**Work to be completed:**
All entries below need to be written out exactly, but without their pictures.

**Material for this exercise:**
--

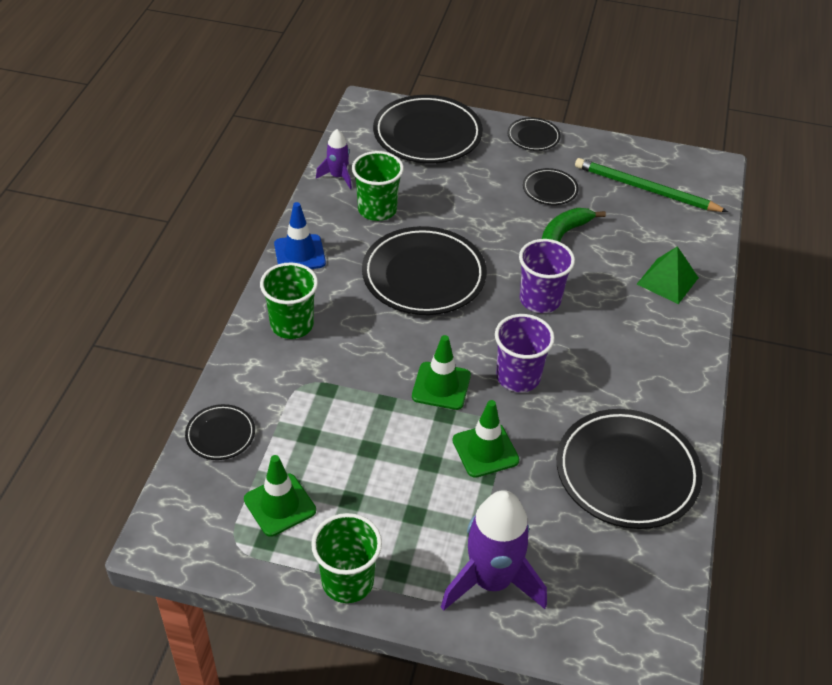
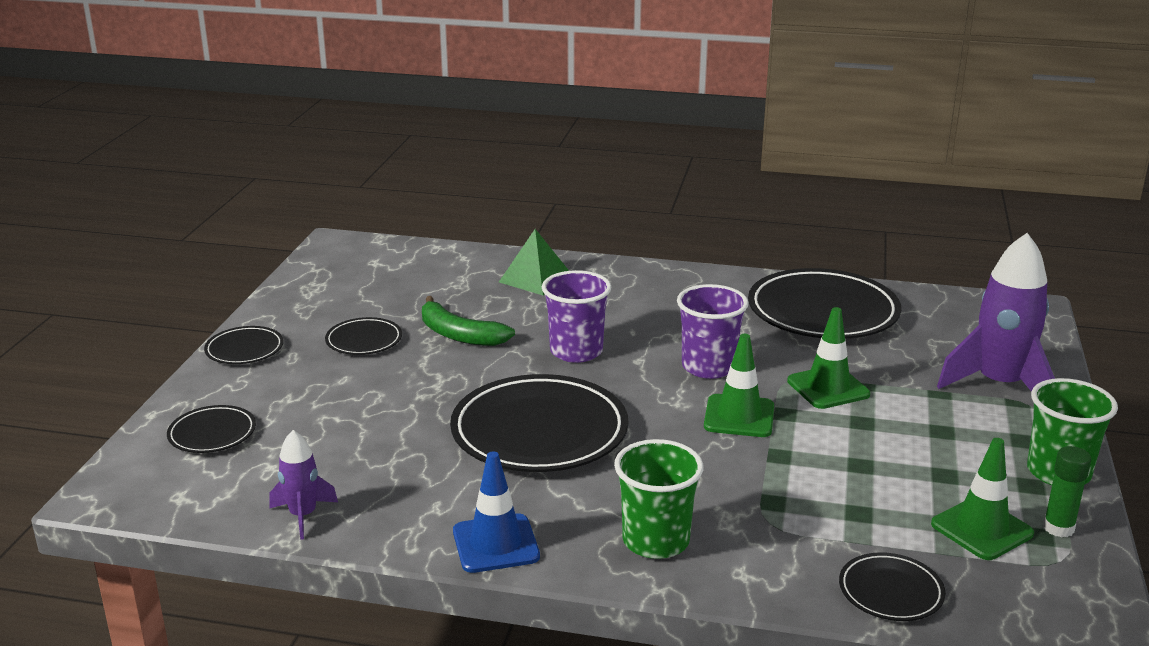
camera: 90 degrees left, 20 degrees down
green cup [352,151,404,221] -> none
black plate [373,95,483,163] -> black plate [167,405,256,453], size x0.49
green pencil [575,158,728,212] -> none
none -> green glue stick [1043,446,1091,538]

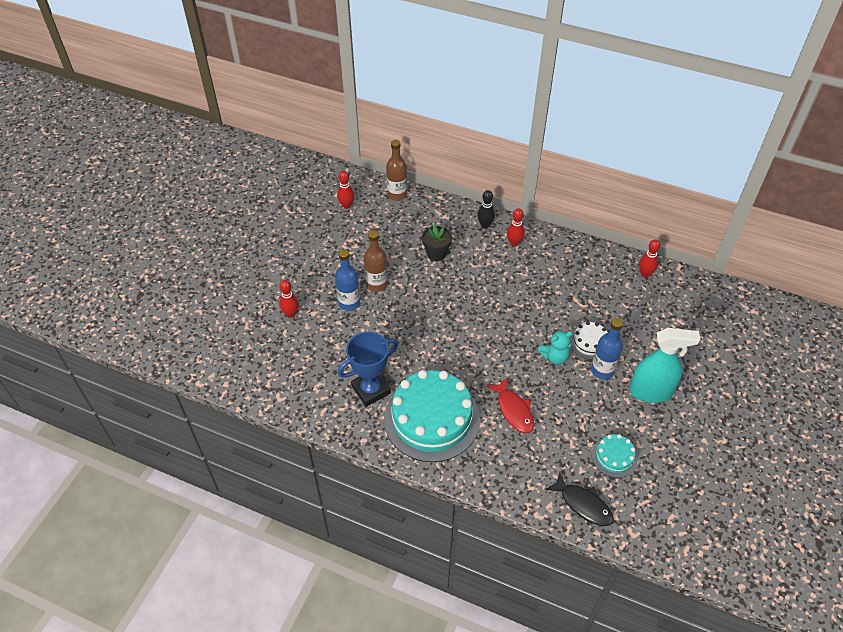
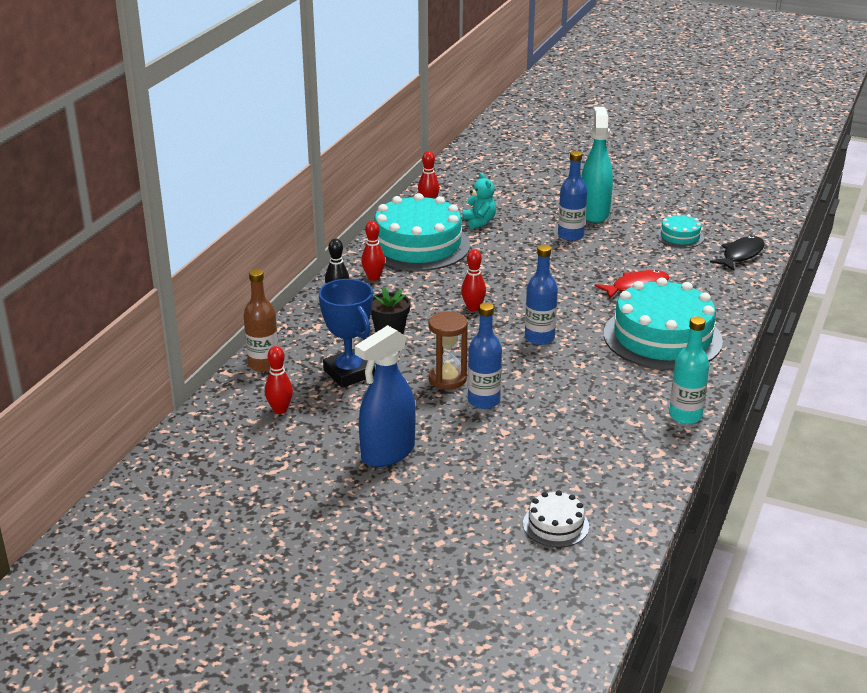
camera: 90 degrees left, 20 degrees down
red bowling pin [279,280,299,318] -> red bowling pin moved to [461,249,486,311]
blue trophy [338,332,398,407] -> blue trophy moved to [319,279,375,388]
brown bottle [364,230,388,292] -> brown hourglass [429,311,468,390]
turquoise teddy bear [538,330,573,364] -> turquoise teddy bear moved to [463,173,496,229]
white cake [570,321,608,360] -> white cake moved to [523,490,589,547]
none -> blue spray bottle [355,325,416,467]
none -> turquoise cake [366,193,470,271]
none -> blue bottle [525,245,558,345]
none -> turquoise bottle [669,316,709,424]

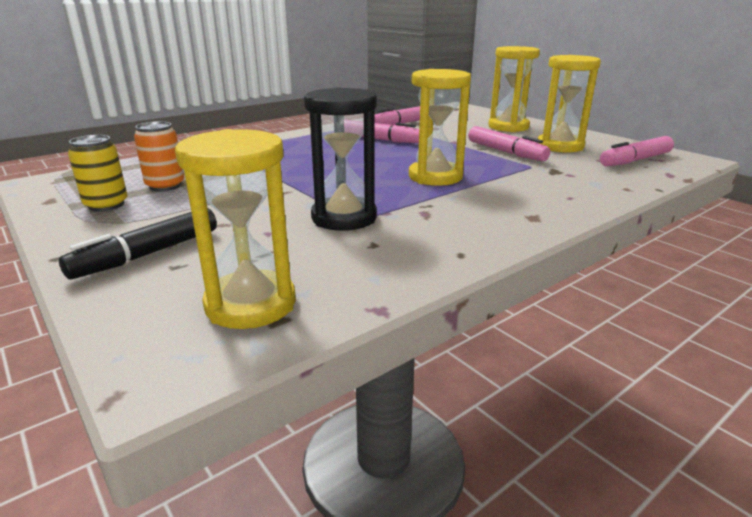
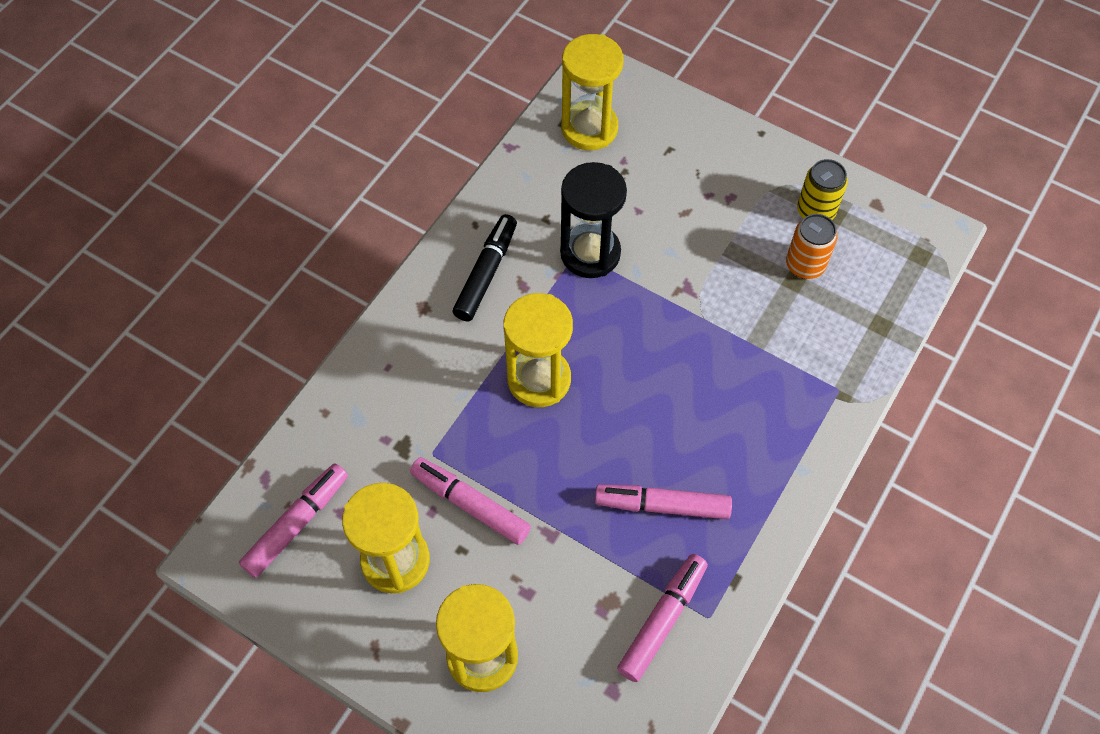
camera: 160 degrees right, 35 degrees up
black marker [59,208,217,279] -> black marker moved to [453,214,517,321]

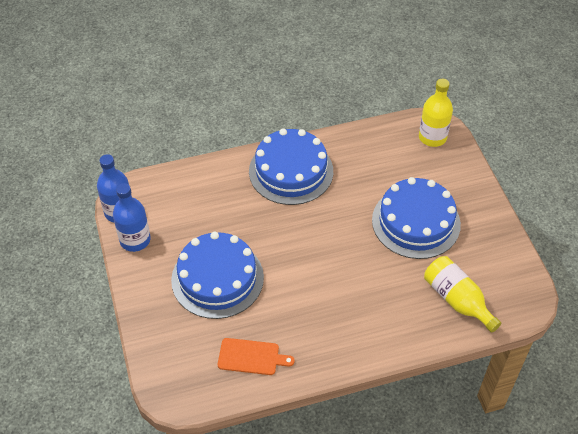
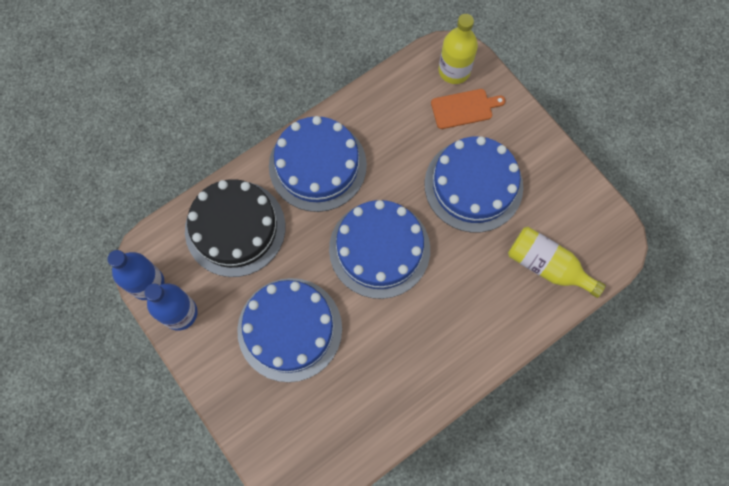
camera: 20 degrees left, 20 degrees up
orange cutting board [218,338,294,375] -> orange cutting board moved to [431,89,506,129]
none -> black cake [185,179,285,277]
none -> blue cake [329,200,430,299]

--

**Expected answer:**
camera: 90 degrees left, 20 degrees down
green cup [352,151,404,221] -> none
black plate [373,95,483,163] -> black plate [167,405,256,453], size x0.49
green pencil [575,158,728,212] -> none
none -> green glue stick [1043,446,1091,538]

camera: 90 degrees left, 20 degrees down
red bowling pin [279,280,299,318] -> red bowling pin moved to [461,249,486,311]
blue trophy [338,332,398,407] -> blue trophy moved to [319,279,375,388]
brown bottle [364,230,388,292] -> brown hourglass [429,311,468,390]
turquoise teddy bear [538,330,573,364] -> turquoise teddy bear moved to [463,173,496,229]
white cake [570,321,608,360] -> white cake moved to [523,490,589,547]
none -> blue spray bottle [355,325,416,467]
none -> turquoise cake [366,193,470,271]
none -> blue bottle [525,245,558,345]
none -> turquoise bottle [669,316,709,424]

camera: 160 degrees right, 35 degrees up
black marker [59,208,217,279] -> black marker moved to [453,214,517,321]

camera: 20 degrees left, 20 degrees up
orange cutting board [218,338,294,375] -> orange cutting board moved to [431,89,506,129]
none -> black cake [185,179,285,277]
none -> blue cake [329,200,430,299]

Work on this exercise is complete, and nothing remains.